• _Work to complete_: Find every line of the rows that contains the string "fraction", and copy each such line. Matching is case-sensitive.

• _Exercise inputs_:
***
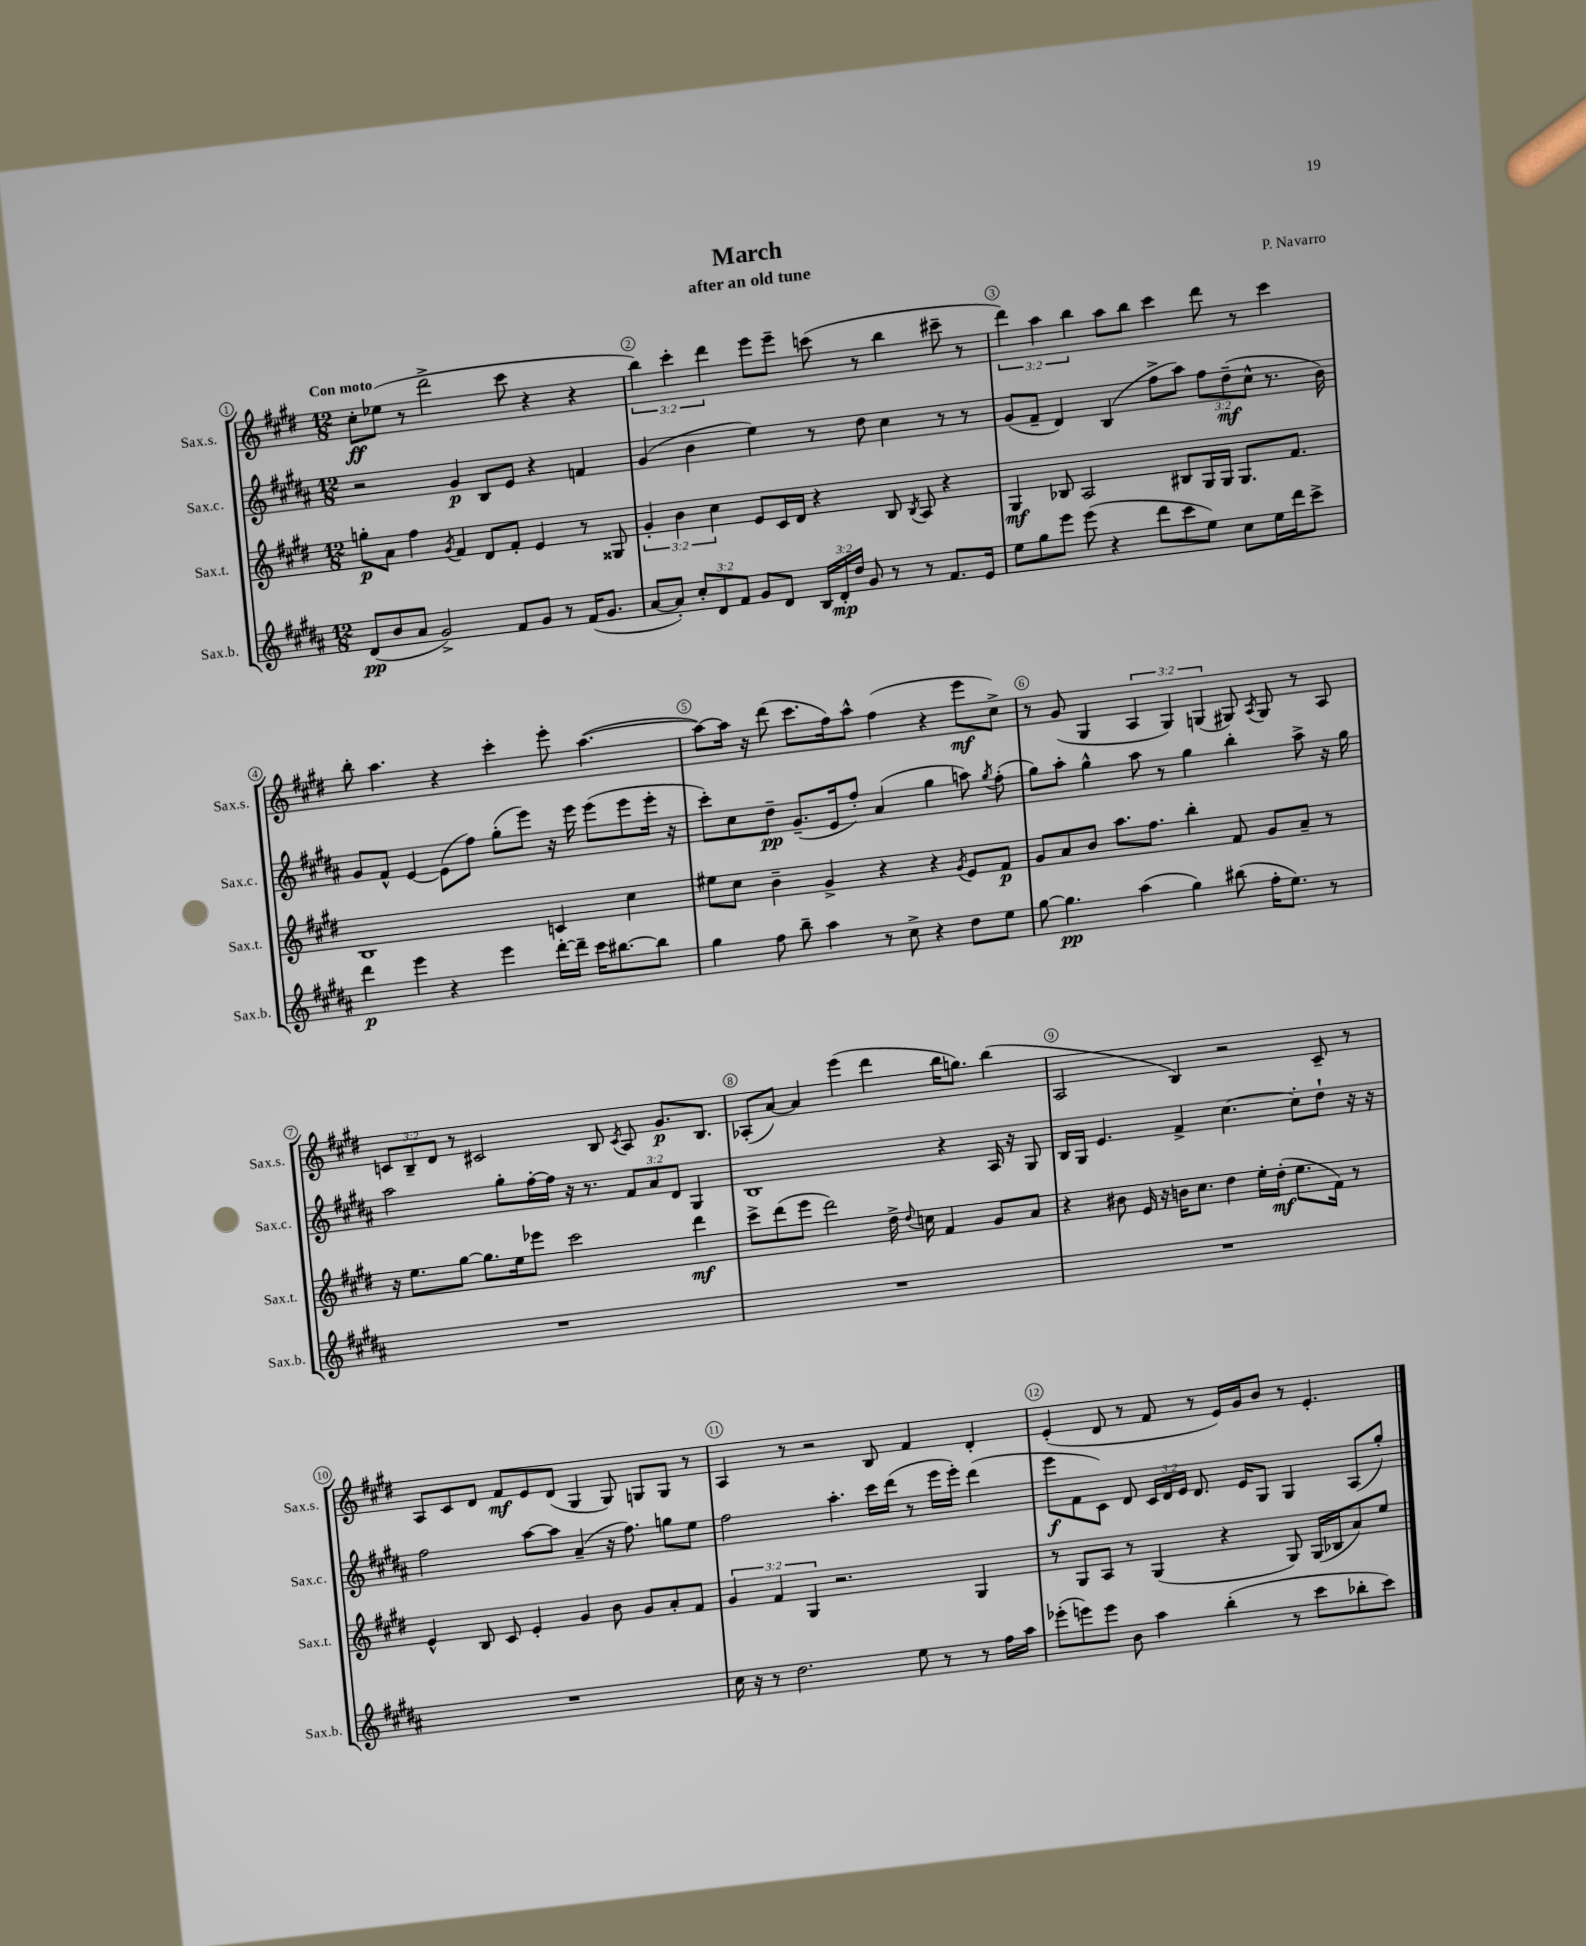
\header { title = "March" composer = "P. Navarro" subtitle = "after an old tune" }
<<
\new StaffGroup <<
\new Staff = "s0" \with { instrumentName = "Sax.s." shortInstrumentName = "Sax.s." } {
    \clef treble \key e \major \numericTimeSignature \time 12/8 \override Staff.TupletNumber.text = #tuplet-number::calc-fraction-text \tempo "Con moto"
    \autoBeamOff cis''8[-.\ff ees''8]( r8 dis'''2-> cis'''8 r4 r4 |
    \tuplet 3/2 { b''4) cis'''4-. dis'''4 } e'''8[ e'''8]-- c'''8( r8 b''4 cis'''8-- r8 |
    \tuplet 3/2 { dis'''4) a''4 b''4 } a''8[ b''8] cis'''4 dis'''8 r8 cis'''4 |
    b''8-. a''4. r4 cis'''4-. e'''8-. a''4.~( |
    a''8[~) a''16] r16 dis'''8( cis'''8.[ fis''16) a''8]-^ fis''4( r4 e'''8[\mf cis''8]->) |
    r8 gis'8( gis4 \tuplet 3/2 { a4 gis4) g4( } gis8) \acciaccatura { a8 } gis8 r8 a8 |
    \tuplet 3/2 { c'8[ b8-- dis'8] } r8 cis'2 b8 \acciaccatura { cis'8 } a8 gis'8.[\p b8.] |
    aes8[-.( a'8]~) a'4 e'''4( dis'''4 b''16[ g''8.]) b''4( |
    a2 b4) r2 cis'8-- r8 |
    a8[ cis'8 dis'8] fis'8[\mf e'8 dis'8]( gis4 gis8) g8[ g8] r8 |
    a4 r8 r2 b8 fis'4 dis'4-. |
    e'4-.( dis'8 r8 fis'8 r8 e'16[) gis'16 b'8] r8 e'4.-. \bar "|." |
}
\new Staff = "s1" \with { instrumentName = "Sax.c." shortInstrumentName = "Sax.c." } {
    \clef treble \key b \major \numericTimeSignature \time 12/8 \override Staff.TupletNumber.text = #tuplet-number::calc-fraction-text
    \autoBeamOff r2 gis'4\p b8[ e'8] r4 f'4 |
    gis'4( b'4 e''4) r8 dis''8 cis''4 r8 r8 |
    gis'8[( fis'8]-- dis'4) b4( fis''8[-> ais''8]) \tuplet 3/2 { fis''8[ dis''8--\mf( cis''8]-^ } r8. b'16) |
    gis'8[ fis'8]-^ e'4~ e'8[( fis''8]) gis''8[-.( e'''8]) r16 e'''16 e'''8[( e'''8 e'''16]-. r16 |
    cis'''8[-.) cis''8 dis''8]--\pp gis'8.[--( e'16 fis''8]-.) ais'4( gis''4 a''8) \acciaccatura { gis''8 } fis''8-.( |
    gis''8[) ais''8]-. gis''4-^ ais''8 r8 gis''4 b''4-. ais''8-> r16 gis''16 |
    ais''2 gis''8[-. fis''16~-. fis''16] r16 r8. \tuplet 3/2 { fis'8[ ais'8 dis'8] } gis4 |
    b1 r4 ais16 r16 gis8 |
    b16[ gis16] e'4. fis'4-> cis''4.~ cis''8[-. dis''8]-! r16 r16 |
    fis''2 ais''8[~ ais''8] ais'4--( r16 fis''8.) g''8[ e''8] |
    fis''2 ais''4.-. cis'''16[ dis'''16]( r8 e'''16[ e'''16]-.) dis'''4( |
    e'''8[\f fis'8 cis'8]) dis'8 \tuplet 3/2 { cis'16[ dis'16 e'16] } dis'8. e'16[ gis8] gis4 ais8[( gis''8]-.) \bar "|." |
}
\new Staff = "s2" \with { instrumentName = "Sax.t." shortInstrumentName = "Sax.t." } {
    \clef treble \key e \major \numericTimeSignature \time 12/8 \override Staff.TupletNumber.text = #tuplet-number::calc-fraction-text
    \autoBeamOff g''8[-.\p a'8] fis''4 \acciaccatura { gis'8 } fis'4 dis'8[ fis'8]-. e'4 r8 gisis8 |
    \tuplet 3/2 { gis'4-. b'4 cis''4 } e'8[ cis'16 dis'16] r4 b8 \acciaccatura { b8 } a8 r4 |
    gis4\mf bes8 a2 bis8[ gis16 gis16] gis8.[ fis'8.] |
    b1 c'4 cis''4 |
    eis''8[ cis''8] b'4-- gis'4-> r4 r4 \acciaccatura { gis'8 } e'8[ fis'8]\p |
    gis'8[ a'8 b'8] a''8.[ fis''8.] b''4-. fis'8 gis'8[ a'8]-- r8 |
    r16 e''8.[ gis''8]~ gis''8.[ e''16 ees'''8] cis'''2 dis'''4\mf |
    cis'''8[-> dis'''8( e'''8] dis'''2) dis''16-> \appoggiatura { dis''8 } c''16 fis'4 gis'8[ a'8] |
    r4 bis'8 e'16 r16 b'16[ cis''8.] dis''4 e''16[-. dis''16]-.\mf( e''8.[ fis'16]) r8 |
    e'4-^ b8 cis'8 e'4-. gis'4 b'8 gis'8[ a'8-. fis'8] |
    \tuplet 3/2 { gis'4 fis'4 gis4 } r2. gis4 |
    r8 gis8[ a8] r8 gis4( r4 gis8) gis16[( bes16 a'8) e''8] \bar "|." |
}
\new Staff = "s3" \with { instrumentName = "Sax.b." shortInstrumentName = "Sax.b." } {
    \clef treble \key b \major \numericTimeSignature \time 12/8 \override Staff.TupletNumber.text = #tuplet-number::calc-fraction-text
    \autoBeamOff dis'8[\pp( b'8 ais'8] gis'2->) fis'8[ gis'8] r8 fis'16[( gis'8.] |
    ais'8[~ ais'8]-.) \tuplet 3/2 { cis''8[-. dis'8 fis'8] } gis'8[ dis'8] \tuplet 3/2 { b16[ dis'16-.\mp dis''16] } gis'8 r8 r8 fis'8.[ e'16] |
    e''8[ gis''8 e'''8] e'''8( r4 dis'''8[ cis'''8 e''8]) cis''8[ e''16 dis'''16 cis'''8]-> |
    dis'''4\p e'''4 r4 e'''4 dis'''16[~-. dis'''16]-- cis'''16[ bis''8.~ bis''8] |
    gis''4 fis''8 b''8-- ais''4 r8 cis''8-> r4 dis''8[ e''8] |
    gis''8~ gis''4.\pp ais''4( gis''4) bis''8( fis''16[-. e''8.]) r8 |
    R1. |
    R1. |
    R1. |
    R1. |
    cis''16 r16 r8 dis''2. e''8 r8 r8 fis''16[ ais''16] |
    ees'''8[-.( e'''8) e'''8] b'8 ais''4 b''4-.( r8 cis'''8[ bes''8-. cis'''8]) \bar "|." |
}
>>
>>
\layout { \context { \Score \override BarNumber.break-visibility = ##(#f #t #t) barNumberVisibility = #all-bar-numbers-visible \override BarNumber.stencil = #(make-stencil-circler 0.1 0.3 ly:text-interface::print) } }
***
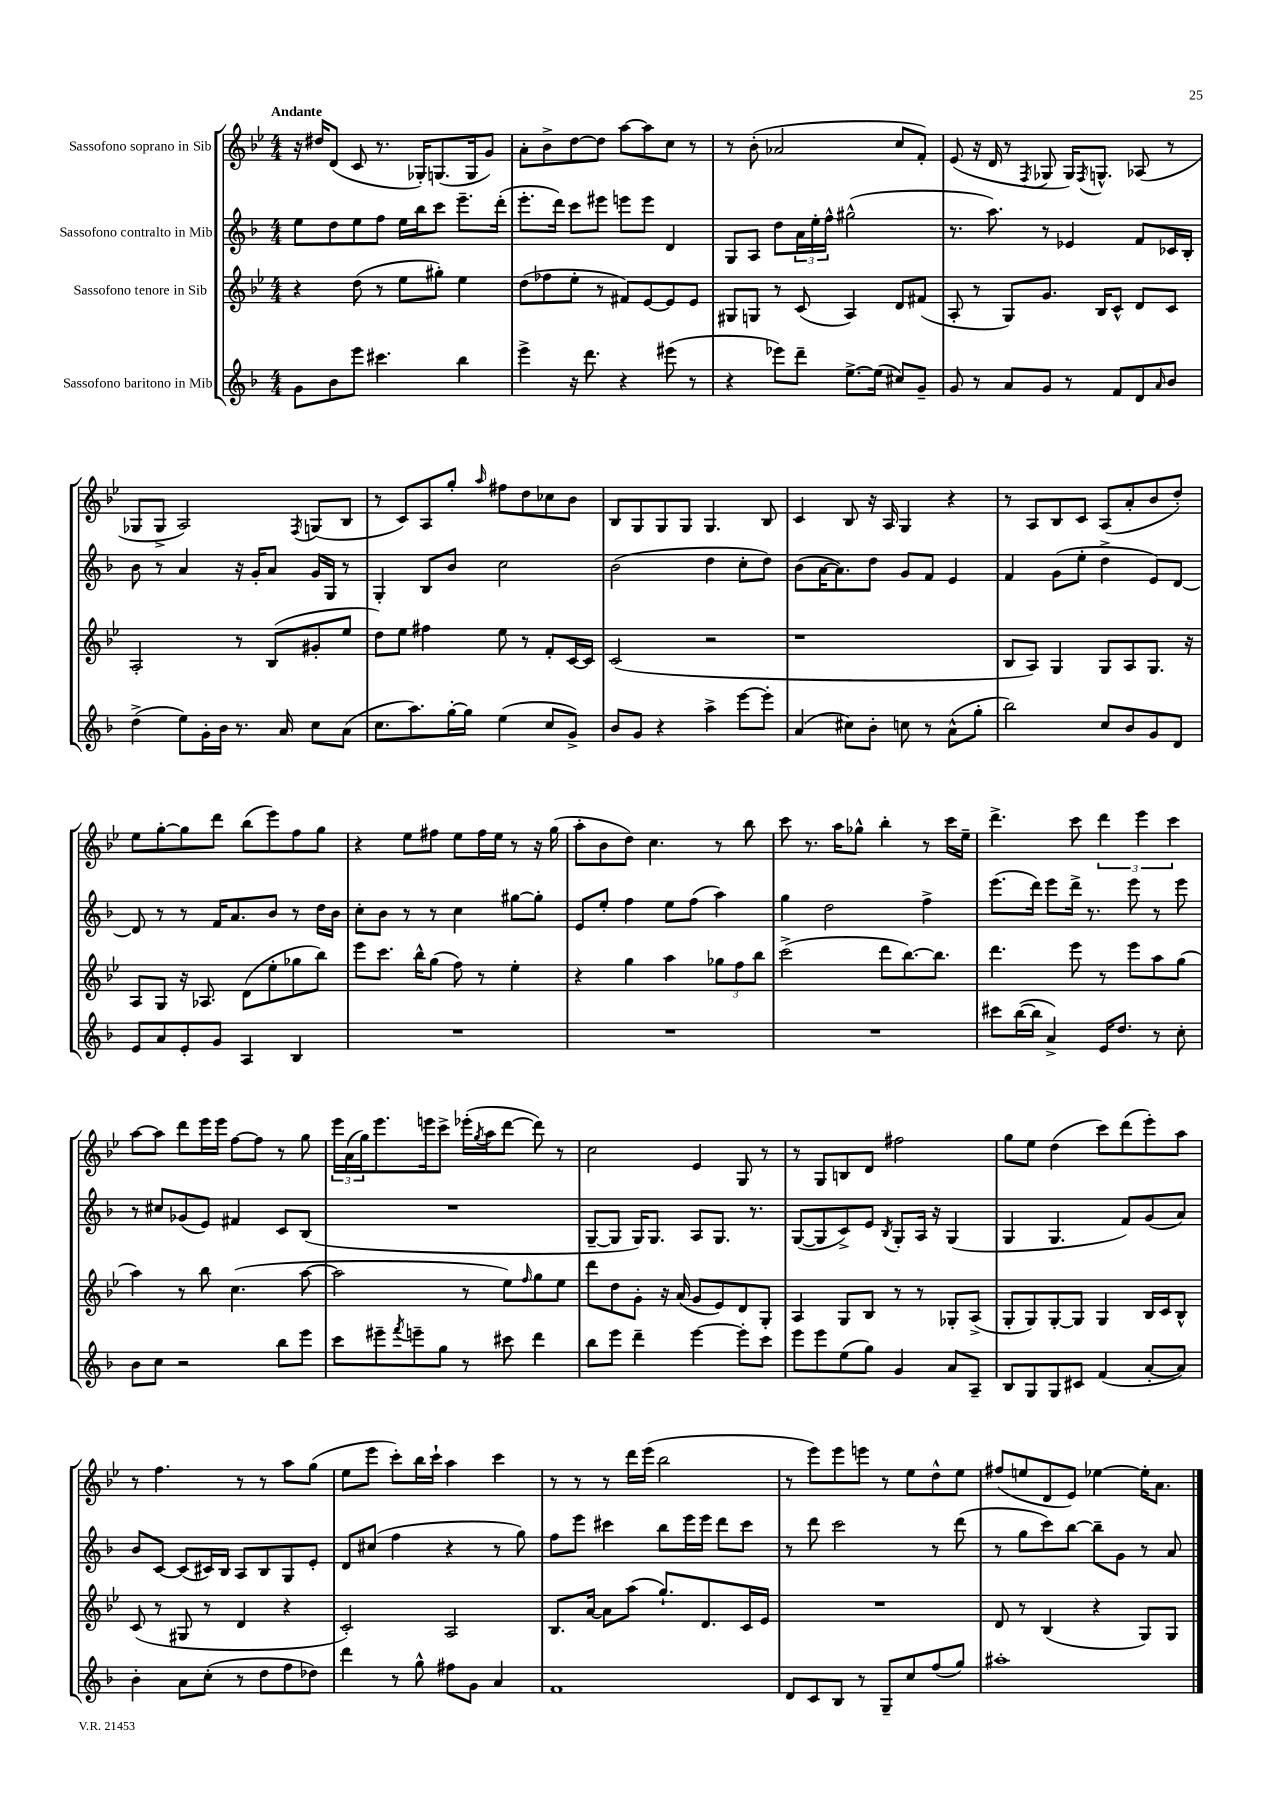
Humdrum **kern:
***
• _Finished task_:
    \clef treble \key e \major \numericTimeSignature \time 12/8 \override Staff.TupletNumber.text = #tuplet-number::calc-fraction-text \tempo "Con moto"
    \clef treble \key b \major \numericTimeSignature \time 12/8 \override Staff.TupletNumber.text = #tuplet-number::calc-fraction-text
    \clef treble \key e \major \numericTimeSignature \time 12/8 \override Staff.TupletNumber.text = #tuplet-number::calc-fraction-text
    \clef treble \key b \major \numericTimeSignature \time 12/8 \override Staff.TupletNumber.text = #tuplet-number::calc-fraction-text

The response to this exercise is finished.